▶ [Exercise aim] Would you output the following records verbatim and skip the images in them?

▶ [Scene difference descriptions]
━━━━

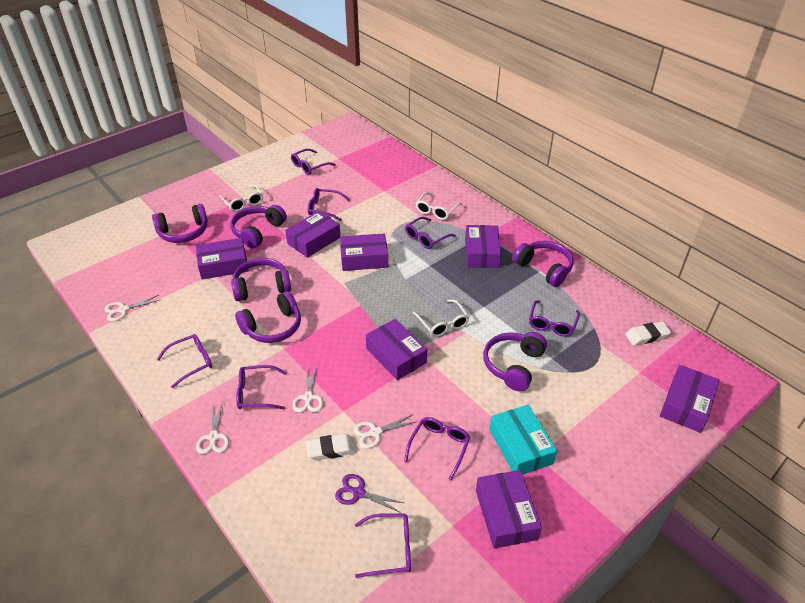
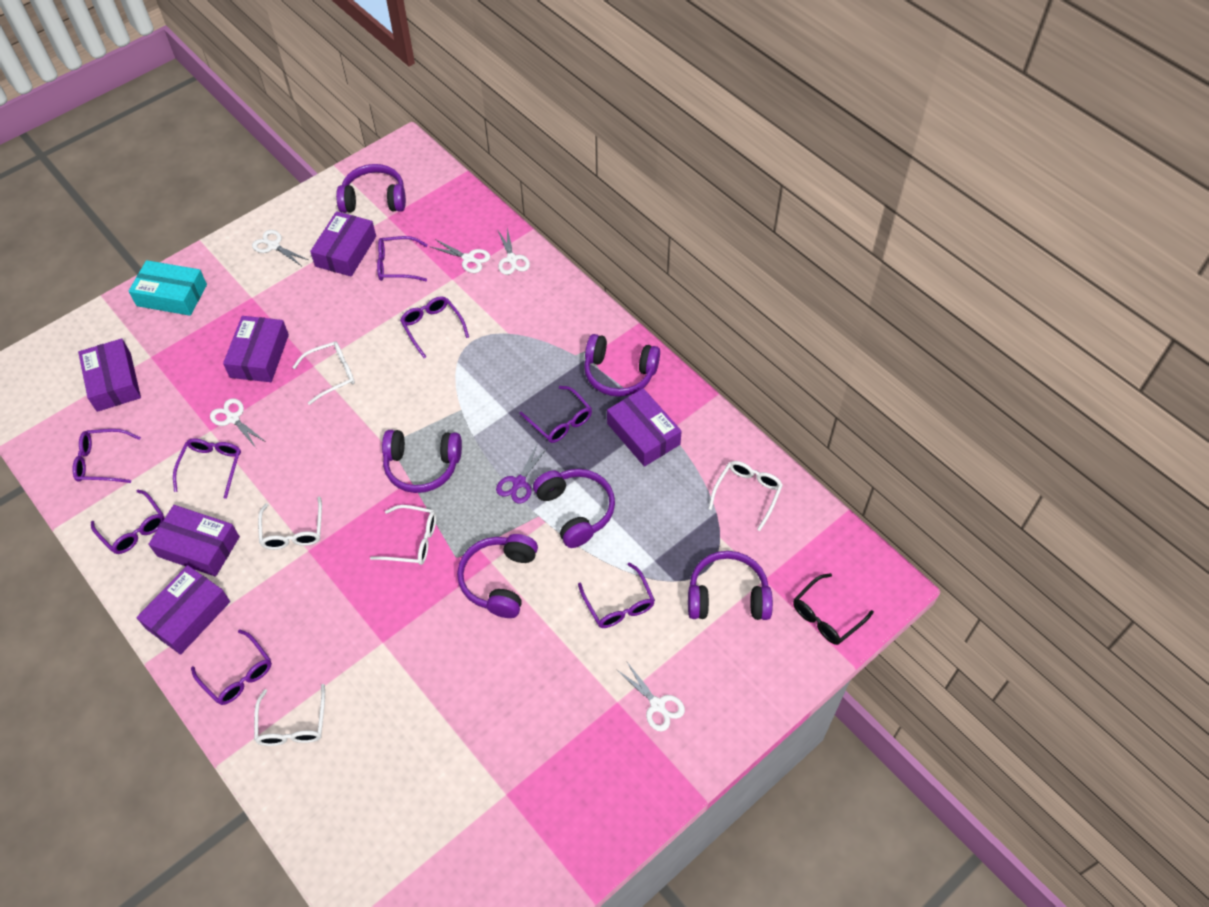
black glasses: 0 -> 1
purple box: 7 -> 6
white eraser: 2 -> 0
white glasses: 3 -> 5
white scissors: 4 -> 5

━━━━

▶ [Response]
black glasses: 0 -> 1
purple box: 7 -> 6
white eraser: 2 -> 0
white glasses: 3 -> 5
white scissors: 4 -> 5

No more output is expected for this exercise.